Exercise:
Filter the entries down to the lines containing "none", and copy those lines.

[Revision comparison data]
───

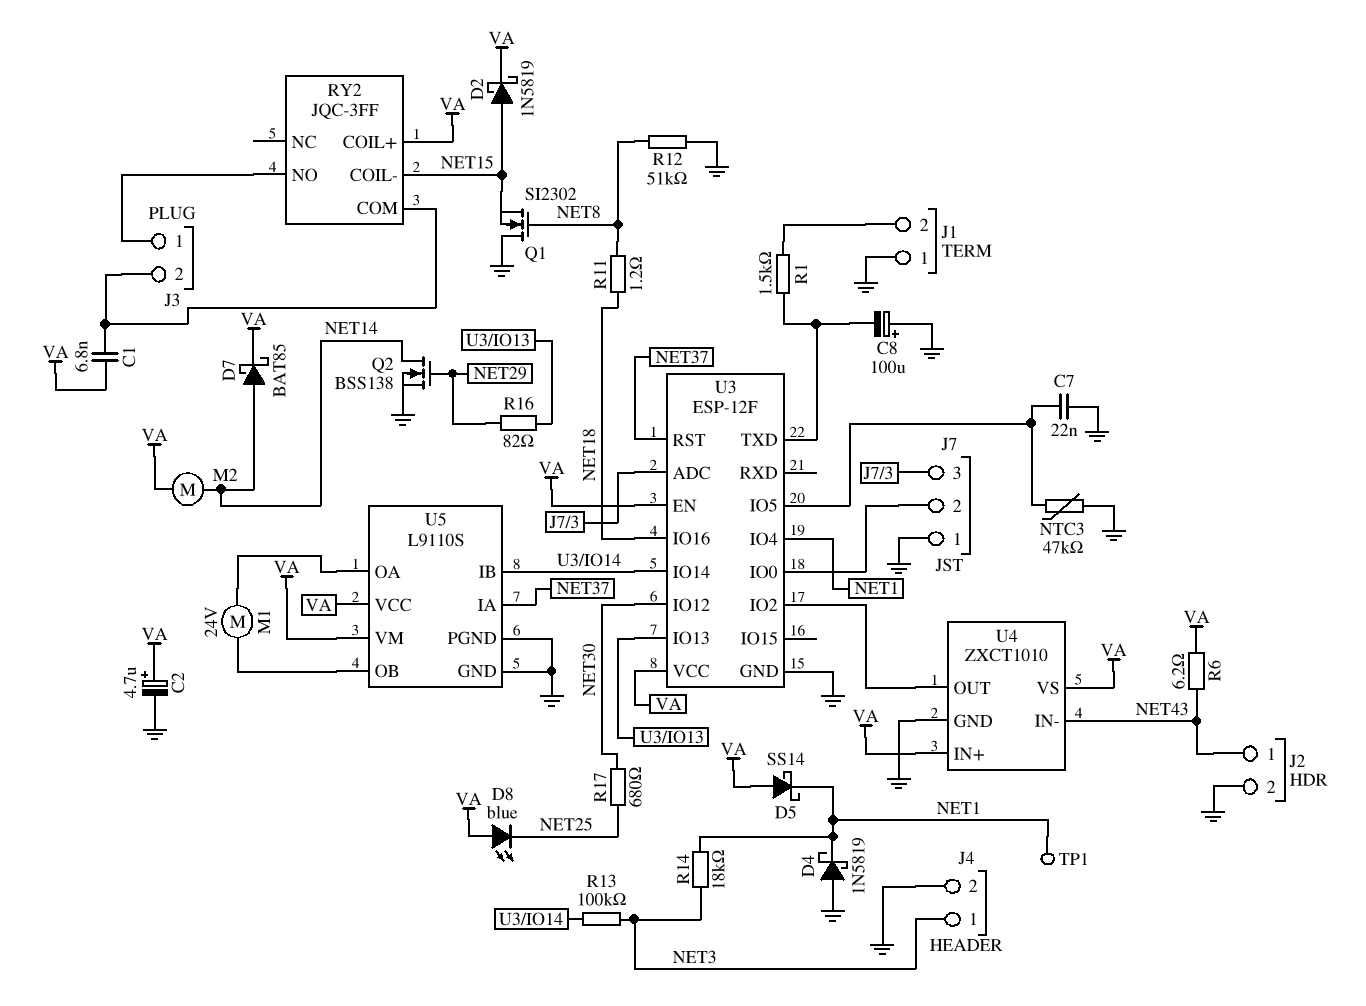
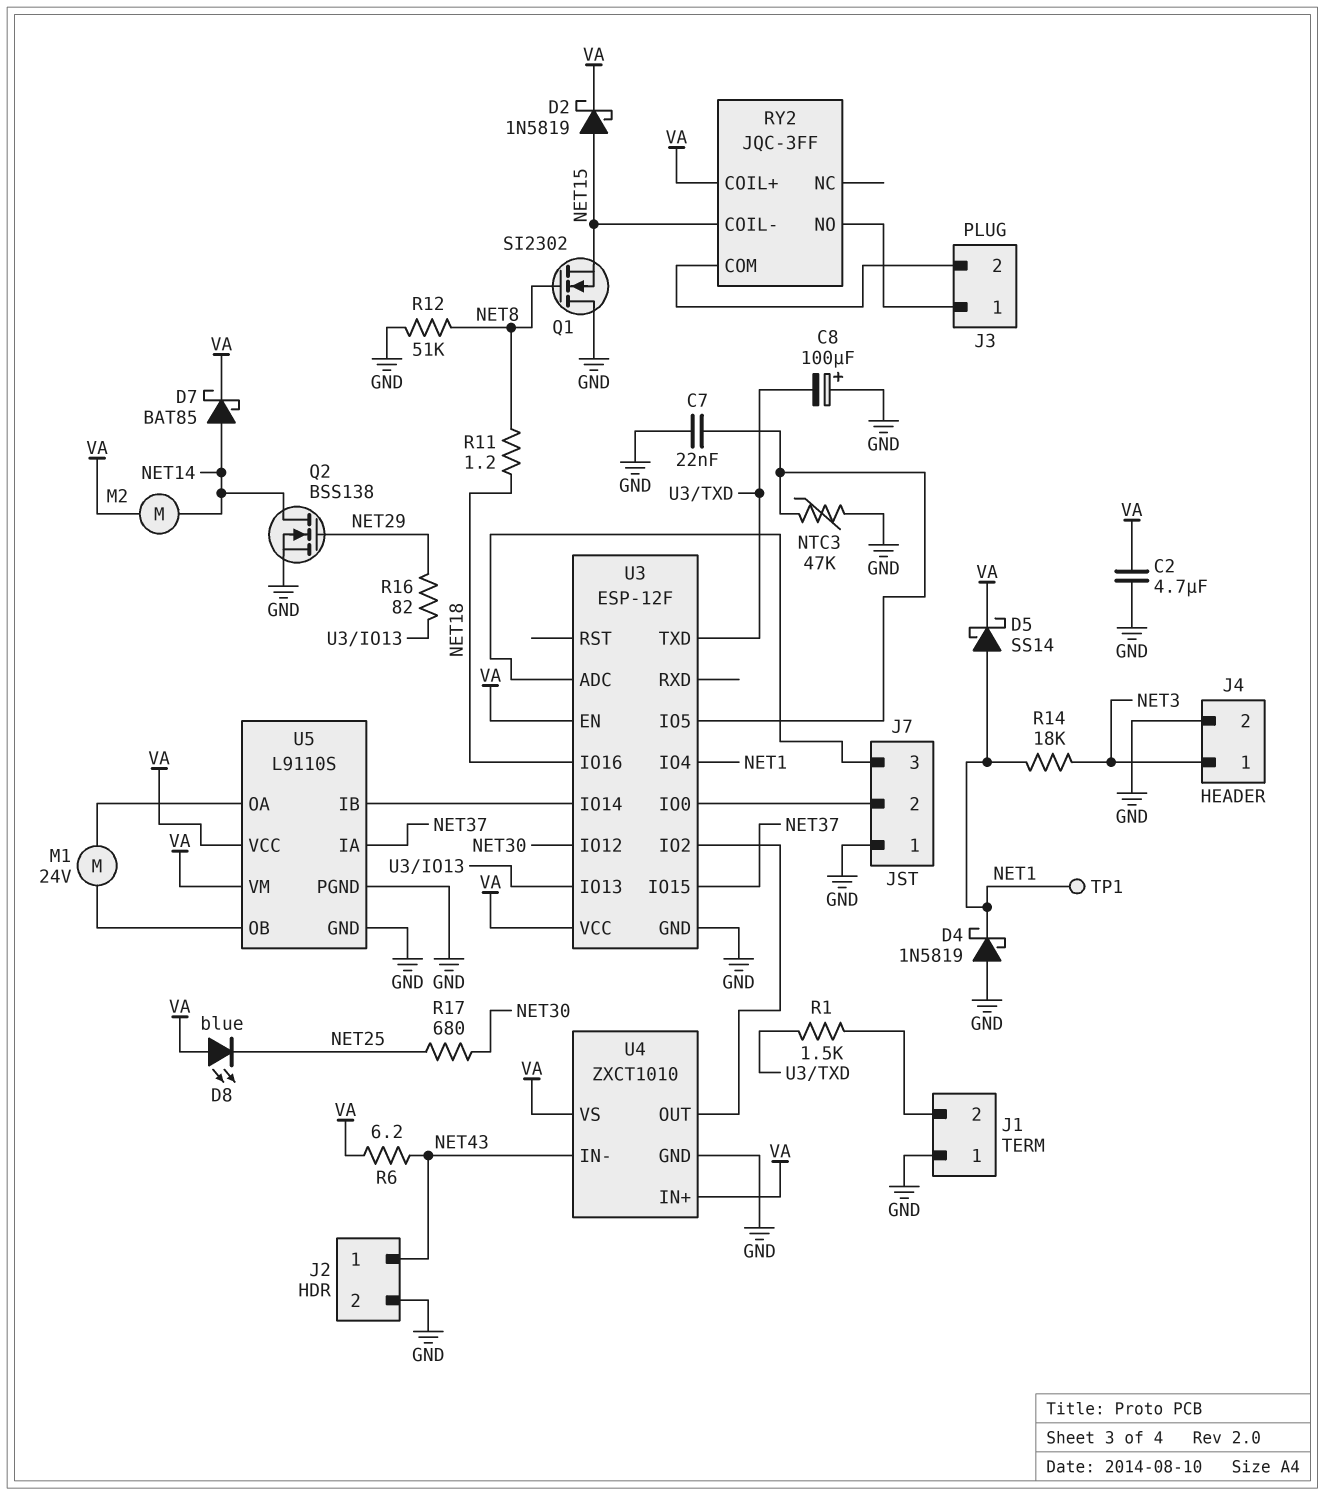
C1: 6.8nF (J3/2, VA) -> none
C2: 4.7uF (plus VA, minus GND) -> 4.7uF (GND, VA)
D5: schottky SS14 (A VA, K NET1) -> schottky SS14 (A NET1, K VA)
R13: 100k (NET3, U3/IO14) -> none
U3 pin IO15: none -> NET37
U3 pin RST: NET37 -> none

───

Written solution:
C1: 6.8nF (J3/2, VA) -> none
R13: 100k (NET3, U3/IO14) -> none
U3 pin IO15: none -> NET37
U3 pin RST: NET37 -> none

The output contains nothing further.